Please quote exactly the lines below from the line containing "DHT1 pin GND: 3V3 -> GND" to the line containing "FAN: IRF520 -> AOD4184", both lines included, and nothing else.

----------------------------------------

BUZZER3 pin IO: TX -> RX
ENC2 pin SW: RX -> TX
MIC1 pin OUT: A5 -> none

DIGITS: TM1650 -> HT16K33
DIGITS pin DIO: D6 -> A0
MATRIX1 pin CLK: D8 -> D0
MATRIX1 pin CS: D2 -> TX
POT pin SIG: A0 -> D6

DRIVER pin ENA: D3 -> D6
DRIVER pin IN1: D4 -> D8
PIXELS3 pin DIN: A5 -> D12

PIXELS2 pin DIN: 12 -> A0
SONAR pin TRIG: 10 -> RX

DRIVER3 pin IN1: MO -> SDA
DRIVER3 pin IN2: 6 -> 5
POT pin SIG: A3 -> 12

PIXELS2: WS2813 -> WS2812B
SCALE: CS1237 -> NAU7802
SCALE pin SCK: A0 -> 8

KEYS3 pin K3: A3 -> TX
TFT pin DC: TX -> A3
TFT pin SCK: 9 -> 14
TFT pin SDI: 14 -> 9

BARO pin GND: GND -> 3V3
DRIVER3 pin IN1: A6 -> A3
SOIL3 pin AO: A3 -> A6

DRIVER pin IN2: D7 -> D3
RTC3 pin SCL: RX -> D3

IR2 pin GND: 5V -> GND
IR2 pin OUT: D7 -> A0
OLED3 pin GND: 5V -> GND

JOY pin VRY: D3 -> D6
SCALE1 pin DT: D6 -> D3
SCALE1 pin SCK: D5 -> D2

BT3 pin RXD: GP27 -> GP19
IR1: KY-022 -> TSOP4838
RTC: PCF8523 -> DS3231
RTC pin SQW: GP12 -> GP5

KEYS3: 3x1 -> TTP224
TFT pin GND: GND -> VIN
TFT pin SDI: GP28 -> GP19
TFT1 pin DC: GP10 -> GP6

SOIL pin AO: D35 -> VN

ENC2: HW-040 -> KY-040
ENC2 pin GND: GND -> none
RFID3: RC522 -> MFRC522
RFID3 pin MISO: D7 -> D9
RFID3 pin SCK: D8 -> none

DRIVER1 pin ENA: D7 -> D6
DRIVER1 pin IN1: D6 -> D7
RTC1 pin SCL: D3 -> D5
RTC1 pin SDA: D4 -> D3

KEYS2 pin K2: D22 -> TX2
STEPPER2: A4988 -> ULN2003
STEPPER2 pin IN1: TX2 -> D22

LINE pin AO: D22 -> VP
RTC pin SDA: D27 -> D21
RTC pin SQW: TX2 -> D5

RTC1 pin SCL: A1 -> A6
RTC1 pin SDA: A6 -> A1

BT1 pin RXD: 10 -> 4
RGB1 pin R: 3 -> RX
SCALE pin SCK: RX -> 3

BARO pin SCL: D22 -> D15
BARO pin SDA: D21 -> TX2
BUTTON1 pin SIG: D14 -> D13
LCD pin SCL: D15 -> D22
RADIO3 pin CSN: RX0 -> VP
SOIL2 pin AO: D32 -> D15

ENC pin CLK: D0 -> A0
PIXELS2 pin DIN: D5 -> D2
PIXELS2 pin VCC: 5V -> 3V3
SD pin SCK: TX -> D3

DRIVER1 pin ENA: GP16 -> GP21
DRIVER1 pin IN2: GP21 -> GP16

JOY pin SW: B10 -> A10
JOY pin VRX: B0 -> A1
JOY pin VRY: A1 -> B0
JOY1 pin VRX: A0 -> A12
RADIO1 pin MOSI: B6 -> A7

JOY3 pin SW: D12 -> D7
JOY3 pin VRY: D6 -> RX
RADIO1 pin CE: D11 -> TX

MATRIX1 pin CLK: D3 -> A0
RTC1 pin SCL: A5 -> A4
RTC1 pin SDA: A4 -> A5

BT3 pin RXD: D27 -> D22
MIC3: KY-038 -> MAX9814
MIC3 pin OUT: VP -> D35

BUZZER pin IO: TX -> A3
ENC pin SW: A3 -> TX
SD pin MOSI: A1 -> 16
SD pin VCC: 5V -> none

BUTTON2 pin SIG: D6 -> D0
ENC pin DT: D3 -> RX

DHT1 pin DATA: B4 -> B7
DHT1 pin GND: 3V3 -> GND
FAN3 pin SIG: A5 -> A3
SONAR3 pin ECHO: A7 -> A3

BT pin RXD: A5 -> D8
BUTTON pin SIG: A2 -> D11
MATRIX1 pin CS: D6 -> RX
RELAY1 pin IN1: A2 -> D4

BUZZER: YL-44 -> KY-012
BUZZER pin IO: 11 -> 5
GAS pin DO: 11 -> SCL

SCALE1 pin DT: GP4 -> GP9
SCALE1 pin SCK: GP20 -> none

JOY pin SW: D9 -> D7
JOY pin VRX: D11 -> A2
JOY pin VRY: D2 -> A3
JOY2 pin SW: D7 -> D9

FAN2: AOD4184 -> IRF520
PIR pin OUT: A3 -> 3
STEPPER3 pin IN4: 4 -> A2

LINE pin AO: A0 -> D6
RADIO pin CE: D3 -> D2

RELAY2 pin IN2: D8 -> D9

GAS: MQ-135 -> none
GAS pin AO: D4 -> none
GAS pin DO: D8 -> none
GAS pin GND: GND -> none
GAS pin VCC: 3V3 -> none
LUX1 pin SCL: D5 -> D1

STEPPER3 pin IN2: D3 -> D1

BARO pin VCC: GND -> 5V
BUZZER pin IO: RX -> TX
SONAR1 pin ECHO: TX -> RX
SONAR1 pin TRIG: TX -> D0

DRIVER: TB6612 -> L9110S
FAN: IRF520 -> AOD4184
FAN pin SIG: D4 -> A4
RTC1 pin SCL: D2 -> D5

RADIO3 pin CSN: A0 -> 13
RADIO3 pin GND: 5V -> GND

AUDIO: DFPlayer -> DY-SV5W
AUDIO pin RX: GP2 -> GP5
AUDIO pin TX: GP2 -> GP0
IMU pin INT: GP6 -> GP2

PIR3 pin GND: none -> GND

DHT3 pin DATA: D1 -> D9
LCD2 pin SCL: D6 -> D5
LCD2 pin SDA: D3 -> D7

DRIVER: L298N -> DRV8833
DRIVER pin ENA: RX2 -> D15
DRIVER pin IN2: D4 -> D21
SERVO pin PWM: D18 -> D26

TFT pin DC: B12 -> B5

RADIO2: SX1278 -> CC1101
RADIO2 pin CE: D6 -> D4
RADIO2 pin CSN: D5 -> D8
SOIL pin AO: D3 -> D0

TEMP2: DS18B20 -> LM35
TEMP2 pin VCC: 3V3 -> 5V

----------------------------------------

## Task result
DHT1 pin GND: 3V3 -> GND
FAN3 pin SIG: A5 -> A3
SONAR3 pin ECHO: A7 -> A3

BT pin RXD: A5 -> D8
BUTTON pin SIG: A2 -> D11
MATRIX1 pin CS: D6 -> RX
RELAY1 pin IN1: A2 -> D4

BUZZER: YL-44 -> KY-012
BUZZER pin IO: 11 -> 5
GAS pin DO: 11 -> SCL

SCALE1 pin DT: GP4 -> GP9
SCALE1 pin SCK: GP20 -> none

JOY pin SW: D9 -> D7
JOY pin VRX: D11 -> A2
JOY pin VRY: D2 -> A3
JOY2 pin SW: D7 -> D9

FAN2: AOD4184 -> IRF520
PIR pin OUT: A3 -> 3
STEPPER3 pin IN4: 4 -> A2

LINE pin AO: A0 -> D6
RADIO pin CE: D3 -> D2

RELAY2 pin IN2: D8 -> D9

GAS: MQ-135 -> none
GAS pin AO: D4 -> none
GAS pin DO: D8 -> none
GAS pin GND: GND -> none
GAS pin VCC: 3V3 -> none
LUX1 pin SCL: D5 -> D1

STEPPER3 pin IN2: D3 -> D1

BARO pin VCC: GND -> 5V
BUZZER pin IO: RX -> TX
SONAR1 pin ECHO: TX -> RX
SONAR1 pin TRIG: TX -> D0

DRIVER: TB6612 -> L9110S
FAN: IRF520 -> AOD4184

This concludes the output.